* begin Dataset records *
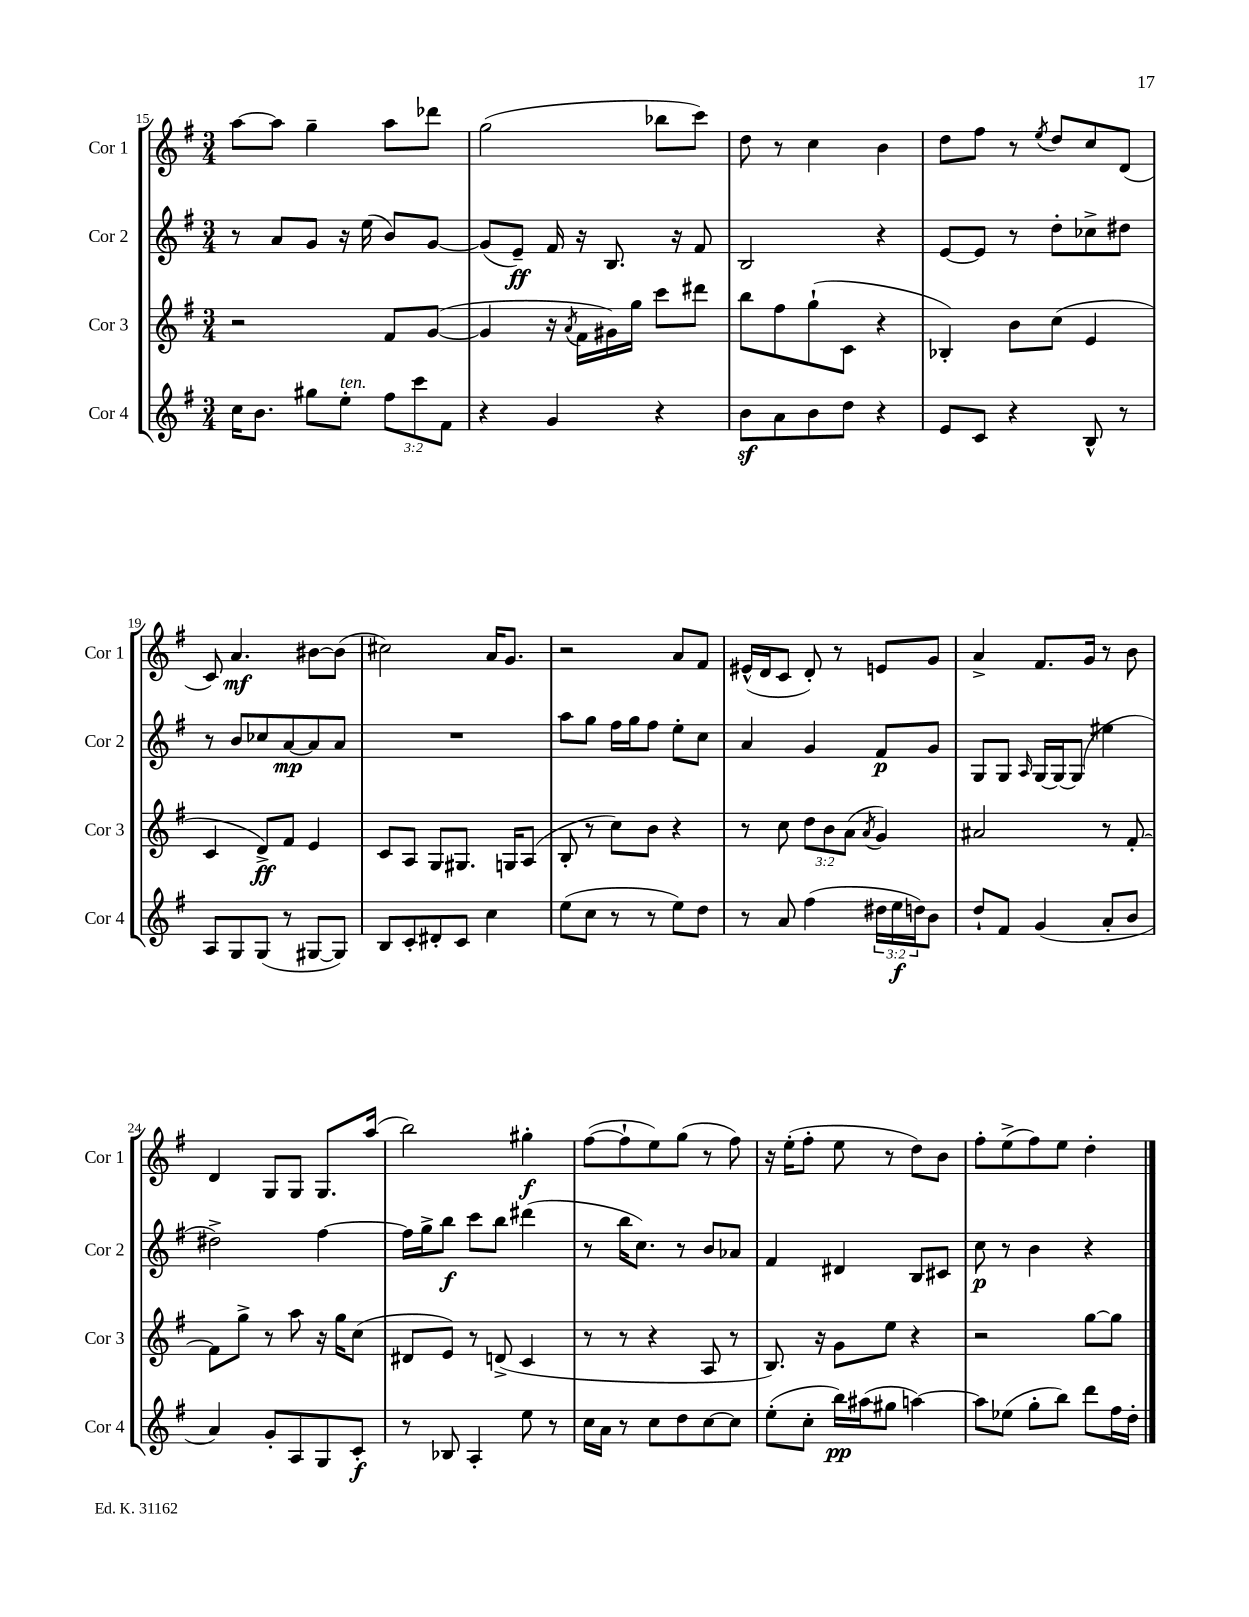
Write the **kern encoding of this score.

**kern	**dynam	**kern	**dynam	**kern	**dynam	**kern	**dynam
*part4	*part4	*part3	*part3	*part2	*part2	*part1	*part1
*staff4	*staff4	*staff3	*staff3	*staff2	*staff2	*staff1	*staff1
*I"Cor 4	*	*I"Cor 3	*	*I"Cor 2	*	*I"Cor 1	*
*I'Cor 4	*	*I'Cor 3	*	*I'Cor 2	*	*I'Cor 1	*
*clefG2	*	*clefG2	*	*clefG2	*	*clefG2	*
*k[f#]	*	*k[f#]	*	*k[f#]	*	*k[f#]	*
*M3/4	*	*M3/4	*	*M3/4	*	*M3/4	*
=15	=15	=15	=15	=15	=15	=15	=15
16cc\KL	.	2r	.	8r	.	[8aa\L	.
8.b\J	.	.	.	.	.	.	.
.	.	.	.	8a/L	.	8aa\J]	.
8gg#X\L	.	.	.	8g/J	.	4gg~\	.
!LO:TX:a:i:t=ten.	!	!	!	!	!	!	!
8ee'\J	.	.	.	16r	.	.	.
.	.	.	.	(16ee\	.	.	.
12ff#\L	.	8f#/L	.	8b/L)	.	8aa\L	.
12ccc\	.	.	.	.	.	.	.
.	.	([8g/J	.	[8g/J	.	8ddd-X\J	.
12f#\J	.	.	.	.	.	.	.
=16	=16	=16	=16	=16	=16	=16	=16
4r	.	4g/]	.	(8g/L]	.	(2gg\	.
.	.	.	.	8e~/J)	ff	.	.
4g/	.	16r	.	16f#/	.	.	.
.	.	8qa/	.	.	.	.	.
.	.	16f#\LL	.	16r	.	.	.
.	.	16g#X\)	.	8.B/	.	.	.
.	.	16gg\JJ	.	.	.	.	.
4r	.	8ccc\L	.	.	.	8bb-X\L	.
.	.	.	.	16r	.	.	.
.	.	8ddd#X\J	.	8f#/	.	8ccc\J)	.
=17	=17	=17	=17	=17	=17	=17	=17
8bz\L	.	8bb\L	.	2B/	.	8dd\	.
8a\	.	8ff#\	.	.	.	8r	.
8b\	.	(8gg`\	.	.	.	4cc\	.
8dd\J	.	8c\J	.	.	.	.	.
4r	.	4r	.	4r	.	4b\	.
=18	=18	=18	=18	=18	=18	=18	=18
8e/L	.	4B-X'/)	.	[8e/L	.	8dd\L	.
8c/J	.	.	.	8e/J]	.	8ff#\J	.
4r	.	8b\L	.	8r	.	8r	.
.	.	.	.	.	.	8qee/	.
.	.	(8cc\J	.	8dd'\L	.	8dd/L	.
8B^^/	.	4e/	.	8cc-X^\	.	8cc/	.
8r	.	.	.	8dd#X\J	.	(8d/J	.
!!LO:LB:g=z
=19	=19	=19	=19	=19	=19	=19	=19
8A/L	.	4c/	.	8r	.	8c/)	.
8G/	.	.	.	8b/L	.	4.a/	mf
(8G/J	.	8d^/L)	ff	8cc-X/	.	.	.
8r	.	8f#/J	.	[8a/	mp	.	.
[8G#X/L	.	4e/	.	8a/]	.	[8b#X\L	.
8G#/J])	.	.	.	8a/J	.	(8b#\J]	.
=20	=20	=20	=20	=20	=20	=20	=20
8B/L	.	8c/L	.	2.r	.	2cc#X\)	.
8c'/	.	8A/J	.	.	.	.	.
8d#X'/	.	8G/L	.	.	.	.	.
8c/J	.	8.G#X/J	.	.	.	.	.
4cc\	.	.	.	.	.	16a/KL	.
.	.	16Gn/KL	.	.	.	8.g/J	.
.	.	(8A/J	.	.	.	.	.
=21	=21	=21	=21	=21	=21	=21	=21
(8ee\L	.	8B'/	.	8aa\L	.	2r	.
8cc\J	.	8r	.	8gg\J	.	.	.
8r	.	8cc\L)	.	16ff#\LL	.	.	.
.	.	.	.	16gg\J	.	.	.
8r	.	8b\J	.	8ff#\J	.	.	.
8ee\L)	.	4r	.	8ee'\L	.	8a/L	.
8dd\J	.	.	.	8cc\J	.	8f#/J	.
=22	=22	=22	=22	=22	=22	=22	=22
8r	.	8r	.	4a/	.	(16e#X^^/LL	.
.	.	.	.	.	.	16d/J	.
8a/	.	8cc\	.	.	.	8c/J	.
(4ff#\	.	12dd\L	.	4g/	.	8d'/)	.
.	.	12b\	.	.	.	.	.
.	.	.	.	.	.	8r	.
.	.	(12a\J	.	.	.	.	.
.	.	8qa/	.	.	.	.	.
24dd#X\LL	.	4g/)	.	8f#/L	p	8en/L	.
24ee\	f	.	.	.	.	.	.
24ddn\J)	.	.	.	.	.	.	.
8b\J	.	.	.	8g/J	.	8g/J	.
=23	=23	=23	=23	=23	=23	=23	=23
8dd`/L	.	2a#X/	.	8G/L	.	4a^/	.
8f#/J	.	.	.	8G/J	.	.	.
.	.	.	.	16qqA/	.	.	.
(4g/	.	.	.	[16G/LL	.	8.f#/L	.
.	.	.	.	16G/J_	.	.	.
.	.	.	.	(8G/J]	.	.	.
.	.	.	.	.	.	16g/Jk	.
8a'/L	.	8r	.	4ee#X\	.	8r	.
8b/J	.	[8f#'/	.	.	.	8b\	.
!!LO:LB:g=z
=24	=24	=24	=24	=24	=24	=24	=24
4a/)	.	8f#\L]	.	2dd#X^\)	.	4d/	.
.	.	8gg^\J	.	.	.	.	.
8g'/L	.	8r	.	.	.	8G/L	.
8A/	.	8aa\	.	.	.	8G/J	.
8G/	.	16r	.	[4ff#\	.	8.G/L	.
.	.	16gg\KL	.	.	.	.	.
8c'/J	f	(8cc\J	.	.	.	.	.
.	.	.	.	.	.	(16aa/Jk	.
=25	=25	=25	=25	=25	=25	=25	=25
8r	.	8d#X/L	.	16ff#\LL]	.	2bb\)	.
.	.	.	.	16gg^\J	.	.	.
8B-X/	.	8e/J)	.	8bb\J	f	.	.
4A'/	.	8r	.	8ccc\L	.	.	.
.	.	(8dn^/	.	8bb\J	.	.	.
8ee\	.	4c/	.	(4ddd#X\	.	4gg#X'\	f
8r	.	.	.	.	.	.	.
=26	=26	=26	=26	=26	=26	=26	=26
16cc\LL	.	8r	.	8r	.	([8ff#\L	.
16a\JJ	.	.	.	.	.	.	.
8r	.	8r	.	16bb\KL	.	8ff#`\]	.
.	.	.	.	8.cc\J)	.	.	.
8cc\L	.	4r	.	.	.	8ee\)	.
8dd\	.	.	.	8r	.	(8gg\J	.
[8cc\	.	8A/	.	8b/L	.	8r	.
8cc\J]	.	8r	.	8a-X/J	.	8ff#\)	.
=27	=27	=27	=27	=27	=27	=27	=27
(8ee'\L	.	8.B/)	.	4f#/	.	16r	.
.	.	.	.	.	.	(16ee'\KL	.
8cc'\J	.	.	.	.	.	8ff#'\J	.
.	.	16r	.	.	.	.	.
16bb\LL)	pp	8g\L	.	4d#X/	.	8ee\	.
(16aa#X\J	.	.	.	.	.	.	.
8gg#X\J	.	8ee\J	.	.	.	8r	.
[4aan\)	.	4r	.	8B/L	.	8dd\L)	.
.	.	.	.	8c#X/J	.	8b\J	.
=28	=28	=28	=28	=28	=28	=28	=28
8aa\L]	.	2r	.	8cc\	p	8ff#'\L	.
(8ee-X\J	.	.	.	8r	.	(8ee^\	.
8gg'\L	.	.	.	4b\	.	8ff#\)	.
8bb\J)	.	.	.	.	.	8ee\J	.
8ddd\L	.	[8gg\L	.	4r	.	4dd'\	.
16ff#\L	.	8gg\J]	.	.	.	.	.
16dd'\JJ	.	.	.	.	.	.	.
==	==	==	==	==	==	==	==
*-	*-	*-	*-	*-	*-	*-	*-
* end Dataset records *
Gather every line of the records above that contains the string "kern", matching its case exactly.

Write the **kern encoding of this score.
**kern	**dynam	**kern	**dynam	**kern	**dynam	**kern	**dynam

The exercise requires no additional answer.